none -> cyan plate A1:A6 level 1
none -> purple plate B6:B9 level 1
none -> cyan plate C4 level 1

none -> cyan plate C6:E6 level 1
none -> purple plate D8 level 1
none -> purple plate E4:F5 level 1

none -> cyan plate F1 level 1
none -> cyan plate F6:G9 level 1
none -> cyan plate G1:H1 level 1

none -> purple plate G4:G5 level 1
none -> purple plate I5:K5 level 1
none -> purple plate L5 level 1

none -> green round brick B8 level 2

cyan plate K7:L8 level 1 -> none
...
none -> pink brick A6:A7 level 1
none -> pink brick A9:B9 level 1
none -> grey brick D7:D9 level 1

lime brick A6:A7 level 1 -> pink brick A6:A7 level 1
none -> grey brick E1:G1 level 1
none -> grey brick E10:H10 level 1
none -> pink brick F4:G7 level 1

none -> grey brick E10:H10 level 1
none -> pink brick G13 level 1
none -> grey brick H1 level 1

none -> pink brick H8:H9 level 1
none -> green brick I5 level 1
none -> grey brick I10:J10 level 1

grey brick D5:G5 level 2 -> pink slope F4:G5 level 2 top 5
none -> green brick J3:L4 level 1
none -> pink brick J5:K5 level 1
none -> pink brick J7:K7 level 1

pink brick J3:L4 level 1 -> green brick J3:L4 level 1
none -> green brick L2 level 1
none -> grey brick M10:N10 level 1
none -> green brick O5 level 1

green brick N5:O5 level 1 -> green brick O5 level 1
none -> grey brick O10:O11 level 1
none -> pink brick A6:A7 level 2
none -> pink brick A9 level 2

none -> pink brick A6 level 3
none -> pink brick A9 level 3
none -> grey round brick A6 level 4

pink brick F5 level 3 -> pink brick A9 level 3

Work to be completed: Your answer should consist solely of the lines above from the line with "none -> purple plate G4:G5 level 1" to the line with "cyan plate K7:L8 level 1 -> none", both included, reproduced exactly.

Response to the task:
none -> purple plate G4:G5 level 1
none -> purple plate I5:K5 level 1
none -> purple plate L5 level 1

none -> green round brick B8 level 2

cyan plate K7:L8 level 1 -> none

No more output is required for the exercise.